[Data excerpts]
___

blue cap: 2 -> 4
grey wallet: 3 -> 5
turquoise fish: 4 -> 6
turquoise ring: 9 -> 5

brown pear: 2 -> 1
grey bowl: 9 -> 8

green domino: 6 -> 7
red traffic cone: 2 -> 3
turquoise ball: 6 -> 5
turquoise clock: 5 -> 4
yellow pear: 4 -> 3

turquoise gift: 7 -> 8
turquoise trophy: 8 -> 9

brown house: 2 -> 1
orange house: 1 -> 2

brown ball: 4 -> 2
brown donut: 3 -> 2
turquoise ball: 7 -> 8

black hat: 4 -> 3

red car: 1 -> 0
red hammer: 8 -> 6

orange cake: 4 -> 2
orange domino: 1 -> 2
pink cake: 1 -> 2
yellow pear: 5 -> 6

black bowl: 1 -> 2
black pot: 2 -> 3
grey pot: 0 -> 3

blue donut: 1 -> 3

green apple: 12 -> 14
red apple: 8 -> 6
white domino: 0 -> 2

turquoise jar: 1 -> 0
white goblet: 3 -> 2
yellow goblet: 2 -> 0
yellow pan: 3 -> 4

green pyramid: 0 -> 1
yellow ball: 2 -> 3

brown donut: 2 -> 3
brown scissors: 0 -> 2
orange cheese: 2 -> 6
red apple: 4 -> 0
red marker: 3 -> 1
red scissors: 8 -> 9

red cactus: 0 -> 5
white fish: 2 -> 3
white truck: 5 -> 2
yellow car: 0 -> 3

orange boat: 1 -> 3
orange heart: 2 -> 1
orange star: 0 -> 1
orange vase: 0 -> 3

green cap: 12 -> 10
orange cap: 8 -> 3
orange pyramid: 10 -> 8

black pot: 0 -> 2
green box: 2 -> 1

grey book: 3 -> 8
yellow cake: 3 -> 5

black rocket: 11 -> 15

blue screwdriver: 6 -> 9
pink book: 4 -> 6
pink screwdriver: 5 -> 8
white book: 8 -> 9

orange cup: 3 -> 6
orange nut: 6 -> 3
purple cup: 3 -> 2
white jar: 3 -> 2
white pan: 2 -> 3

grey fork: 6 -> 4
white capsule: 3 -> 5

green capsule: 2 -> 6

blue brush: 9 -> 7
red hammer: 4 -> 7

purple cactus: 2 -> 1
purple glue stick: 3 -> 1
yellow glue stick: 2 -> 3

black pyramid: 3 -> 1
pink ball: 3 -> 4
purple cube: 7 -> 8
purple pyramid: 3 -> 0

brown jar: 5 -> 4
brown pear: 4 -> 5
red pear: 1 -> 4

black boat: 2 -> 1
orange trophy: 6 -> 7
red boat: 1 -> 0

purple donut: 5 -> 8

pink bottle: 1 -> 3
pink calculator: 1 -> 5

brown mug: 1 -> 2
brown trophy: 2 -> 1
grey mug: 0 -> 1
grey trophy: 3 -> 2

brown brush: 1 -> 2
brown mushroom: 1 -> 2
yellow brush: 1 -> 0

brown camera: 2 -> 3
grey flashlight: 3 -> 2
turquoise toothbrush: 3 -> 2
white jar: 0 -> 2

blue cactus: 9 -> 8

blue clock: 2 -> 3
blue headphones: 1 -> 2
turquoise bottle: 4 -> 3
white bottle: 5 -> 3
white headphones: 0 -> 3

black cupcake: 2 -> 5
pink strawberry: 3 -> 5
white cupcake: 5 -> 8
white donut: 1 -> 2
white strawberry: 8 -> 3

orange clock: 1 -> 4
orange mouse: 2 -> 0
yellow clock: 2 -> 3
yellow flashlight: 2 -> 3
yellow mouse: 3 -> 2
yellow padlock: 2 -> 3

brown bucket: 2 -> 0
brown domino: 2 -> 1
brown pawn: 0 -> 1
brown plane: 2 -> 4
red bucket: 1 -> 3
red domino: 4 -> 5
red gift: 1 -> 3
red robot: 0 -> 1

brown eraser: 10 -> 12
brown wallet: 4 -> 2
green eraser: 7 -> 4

___

Repeat all the data, every line exactly.

blue cap: 2 -> 4
grey wallet: 3 -> 5
turquoise fish: 4 -> 6
turquoise ring: 9 -> 5

brown pear: 2 -> 1
grey bowl: 9 -> 8

green domino: 6 -> 7
red traffic cone: 2 -> 3
turquoise ball: 6 -> 5
turquoise clock: 5 -> 4
yellow pear: 4 -> 3

turquoise gift: 7 -> 8
turquoise trophy: 8 -> 9

brown house: 2 -> 1
orange house: 1 -> 2

brown ball: 4 -> 2
brown donut: 3 -> 2
turquoise ball: 7 -> 8

black hat: 4 -> 3

red car: 1 -> 0
red hammer: 8 -> 6

orange cake: 4 -> 2
orange domino: 1 -> 2
pink cake: 1 -> 2
yellow pear: 5 -> 6

black bowl: 1 -> 2
black pot: 2 -> 3
grey pot: 0 -> 3

blue donut: 1 -> 3

green apple: 12 -> 14
red apple: 8 -> 6
white domino: 0 -> 2

turquoise jar: 1 -> 0
white goblet: 3 -> 2
yellow goblet: 2 -> 0
yellow pan: 3 -> 4

green pyramid: 0 -> 1
yellow ball: 2 -> 3

brown donut: 2 -> 3
brown scissors: 0 -> 2
orange cheese: 2 -> 6
red apple: 4 -> 0
red marker: 3 -> 1
red scissors: 8 -> 9

red cactus: 0 -> 5
white fish: 2 -> 3
white truck: 5 -> 2
yellow car: 0 -> 3

orange boat: 1 -> 3
orange heart: 2 -> 1
orange star: 0 -> 1
orange vase: 0 -> 3

green cap: 12 -> 10
orange cap: 8 -> 3
orange pyramid: 10 -> 8

black pot: 0 -> 2
green box: 2 -> 1

grey book: 3 -> 8
yellow cake: 3 -> 5

black rocket: 11 -> 15

blue screwdriver: 6 -> 9
pink book: 4 -> 6
pink screwdriver: 5 -> 8
white book: 8 -> 9

orange cup: 3 -> 6
orange nut: 6 -> 3
purple cup: 3 -> 2
white jar: 3 -> 2
white pan: 2 -> 3

grey fork: 6 -> 4
white capsule: 3 -> 5

green capsule: 2 -> 6

blue brush: 9 -> 7
red hammer: 4 -> 7

purple cactus: 2 -> 1
purple glue stick: 3 -> 1
yellow glue stick: 2 -> 3

black pyramid: 3 -> 1
pink ball: 3 -> 4
purple cube: 7 -> 8
purple pyramid: 3 -> 0

brown jar: 5 -> 4
brown pear: 4 -> 5
red pear: 1 -> 4

black boat: 2 -> 1
orange trophy: 6 -> 7
red boat: 1 -> 0

purple donut: 5 -> 8

pink bottle: 1 -> 3
pink calculator: 1 -> 5

brown mug: 1 -> 2
brown trophy: 2 -> 1
grey mug: 0 -> 1
grey trophy: 3 -> 2

brown brush: 1 -> 2
brown mushroom: 1 -> 2
yellow brush: 1 -> 0

brown camera: 2 -> 3
grey flashlight: 3 -> 2
turquoise toothbrush: 3 -> 2
white jar: 0 -> 2

blue cactus: 9 -> 8

blue clock: 2 -> 3
blue headphones: 1 -> 2
turquoise bottle: 4 -> 3
white bottle: 5 -> 3
white headphones: 0 -> 3

black cupcake: 2 -> 5
pink strawberry: 3 -> 5
white cupcake: 5 -> 8
white donut: 1 -> 2
white strawberry: 8 -> 3

orange clock: 1 -> 4
orange mouse: 2 -> 0
yellow clock: 2 -> 3
yellow flashlight: 2 -> 3
yellow mouse: 3 -> 2
yellow padlock: 2 -> 3

brown bucket: 2 -> 0
brown domino: 2 -> 1
brown pawn: 0 -> 1
brown plane: 2 -> 4
red bucket: 1 -> 3
red domino: 4 -> 5
red gift: 1 -> 3
red robot: 0 -> 1

brown eraser: 10 -> 12
brown wallet: 4 -> 2
green eraser: 7 -> 4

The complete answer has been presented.